EXERCISE PROMPT. Reproduce verbatim the line where "[381, 183, 514, 244]" occurs, along with all following lines down to the last line of the data.

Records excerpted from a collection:

++++

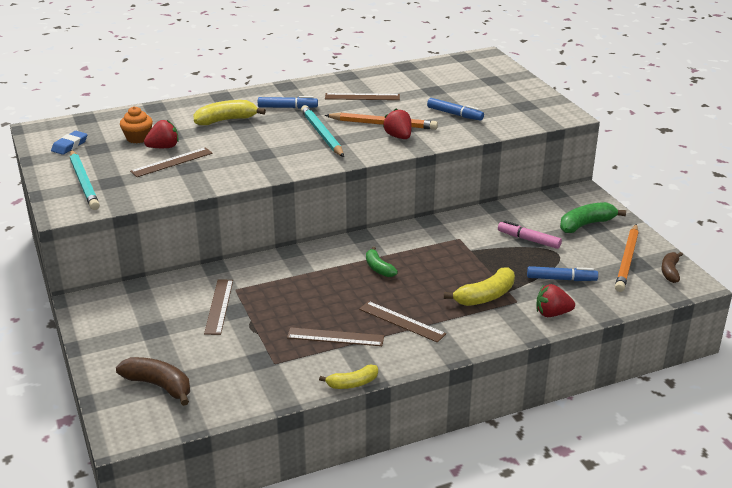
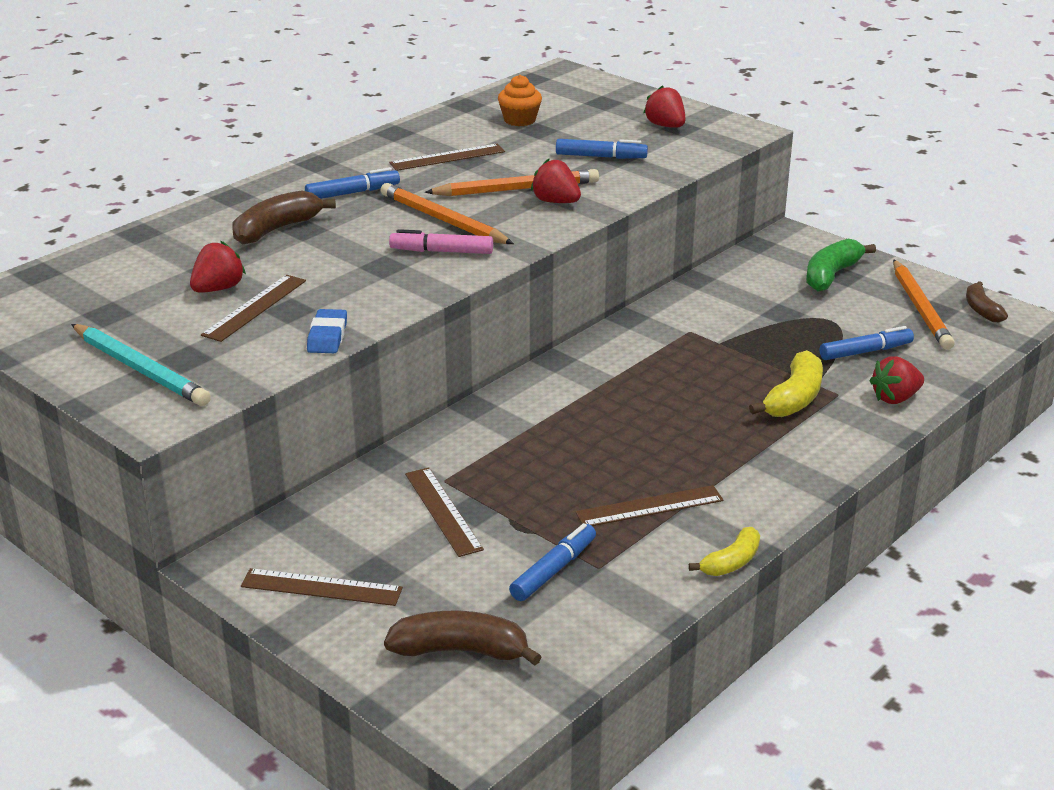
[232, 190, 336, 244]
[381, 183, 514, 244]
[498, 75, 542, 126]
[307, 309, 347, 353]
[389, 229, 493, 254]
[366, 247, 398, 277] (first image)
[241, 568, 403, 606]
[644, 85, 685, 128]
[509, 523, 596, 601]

++++

COMPLETED TASK.
[381, 183, 514, 244]
[498, 75, 542, 126]
[307, 309, 347, 353]
[389, 229, 493, 254]
[366, 247, 398, 277] (first image)
[241, 568, 403, 606]
[644, 85, 685, 128]
[509, 523, 596, 601]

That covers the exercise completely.